All of the records that follow need to be copied word for word, without the pictures.

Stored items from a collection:
- Opening Delimiter -
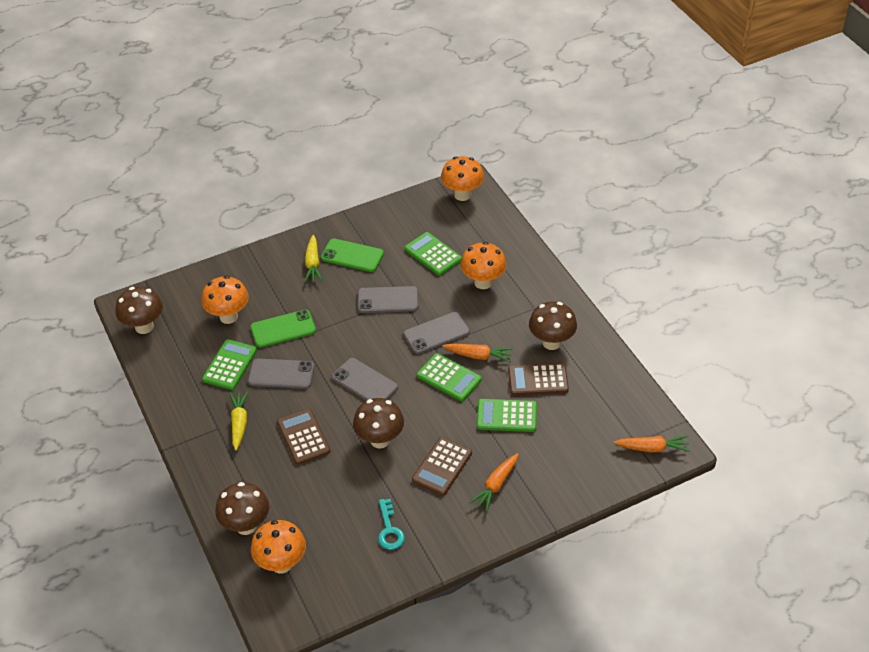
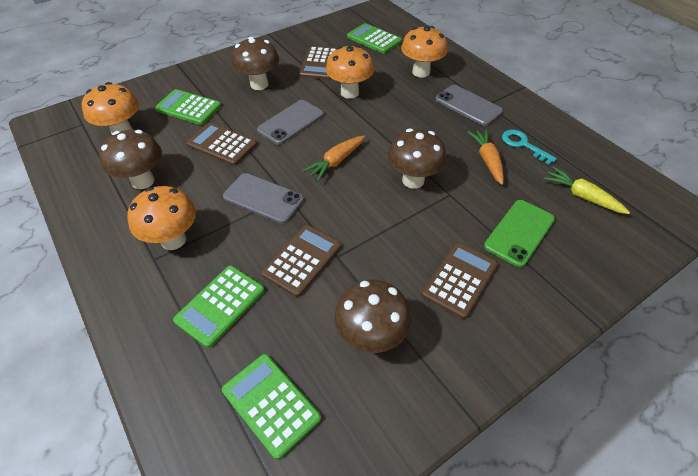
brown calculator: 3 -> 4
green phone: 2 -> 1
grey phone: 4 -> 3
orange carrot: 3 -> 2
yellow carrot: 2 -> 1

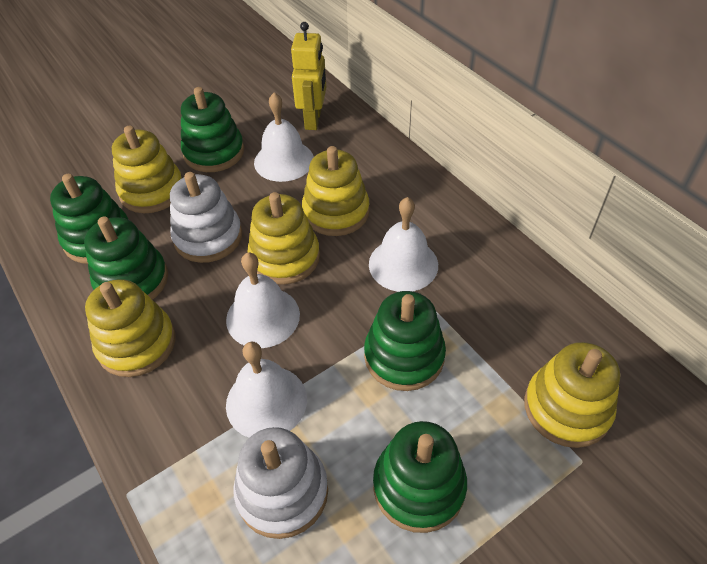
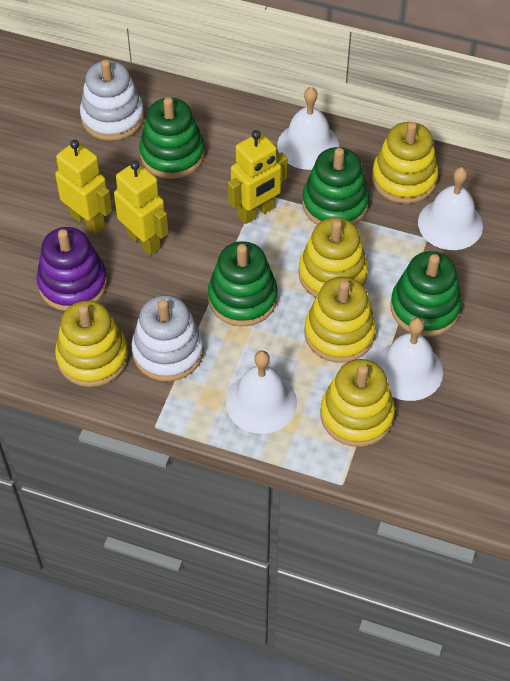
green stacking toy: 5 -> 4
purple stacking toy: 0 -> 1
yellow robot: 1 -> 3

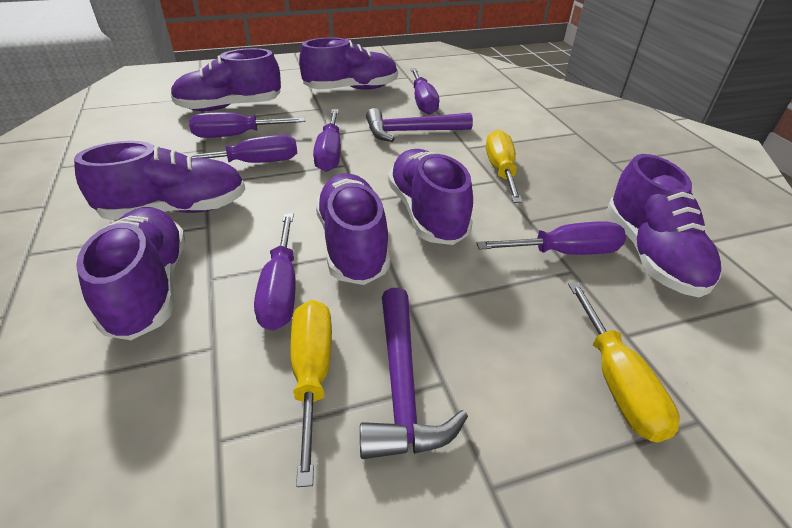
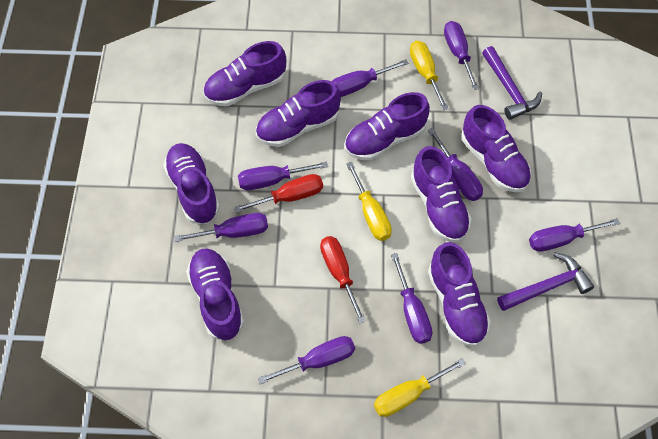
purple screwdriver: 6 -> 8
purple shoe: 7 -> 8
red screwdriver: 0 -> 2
- Closing Delimiter -
▸ WRITTEN REPLY
brown calculator: 3 -> 4
green phone: 2 -> 1
grey phone: 4 -> 3
orange carrot: 3 -> 2
yellow carrot: 2 -> 1

green stacking toy: 5 -> 4
purple stacking toy: 0 -> 1
yellow robot: 1 -> 3

purple screwdriver: 6 -> 8
purple shoe: 7 -> 8
red screwdriver: 0 -> 2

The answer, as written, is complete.